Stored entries
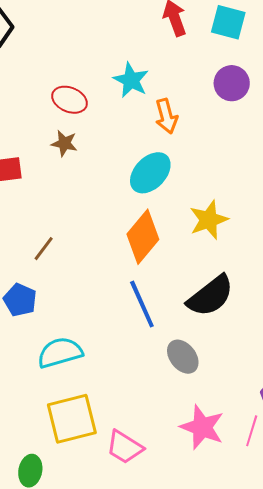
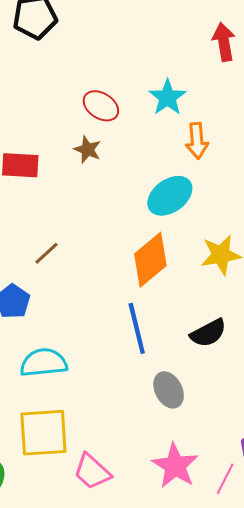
black semicircle: (210, 296) -> (208, 333), size x0.7

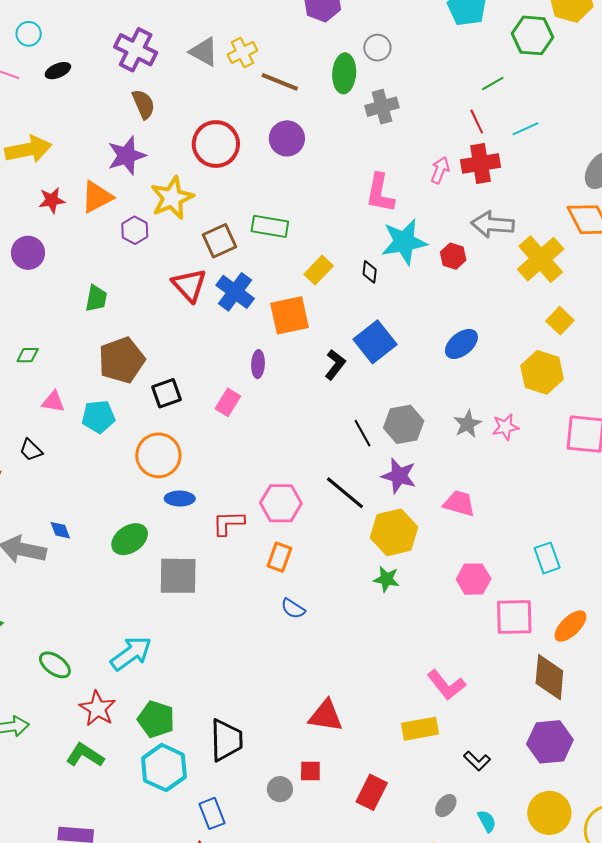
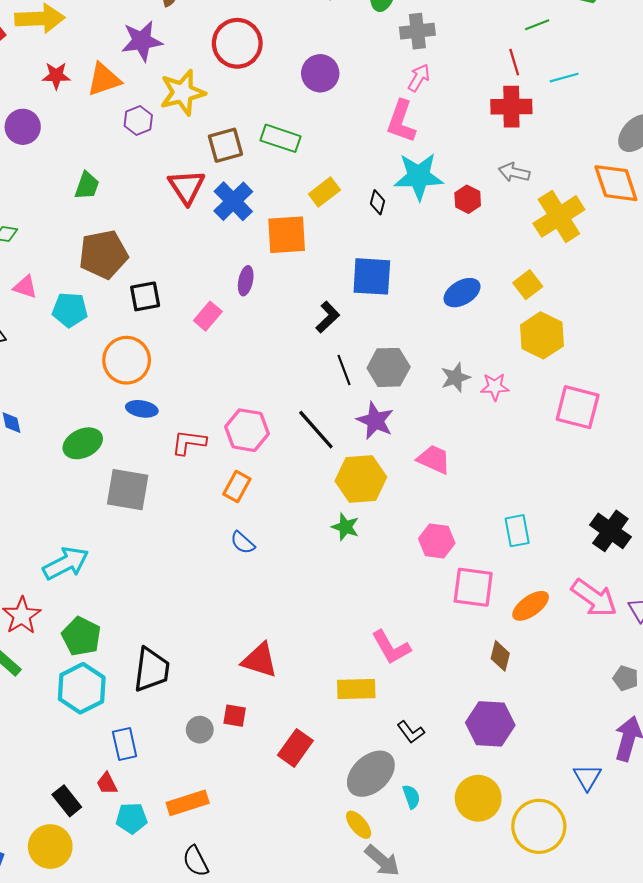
purple circle: (287, 138) -> (320, 73), moved
pink arrow: (440, 170) -> (419, 78), moved
gray arrow: (492, 224) -> (514, 172), size x0.7
yellow square: (560, 321) -> (528, 285), moved
blue square: (375, 342) -> (372, 276), turned 33
black L-shape: (335, 365) -> (328, 317), moved
brown diamond: (549, 677) -> (500, 656), size x0.6
gray ellipse: (446, 806) -> (371, 774), size x2.0

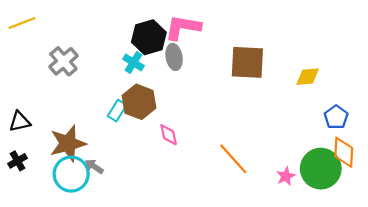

[ABOUT THIS TASK]: Search the data above for the word "black". Copy each line it is in.

[REPLY TO THE TASK]:
black semicircle: (210, 296) -> (208, 333), size x0.7
black L-shape: (335, 365) -> (328, 317), moved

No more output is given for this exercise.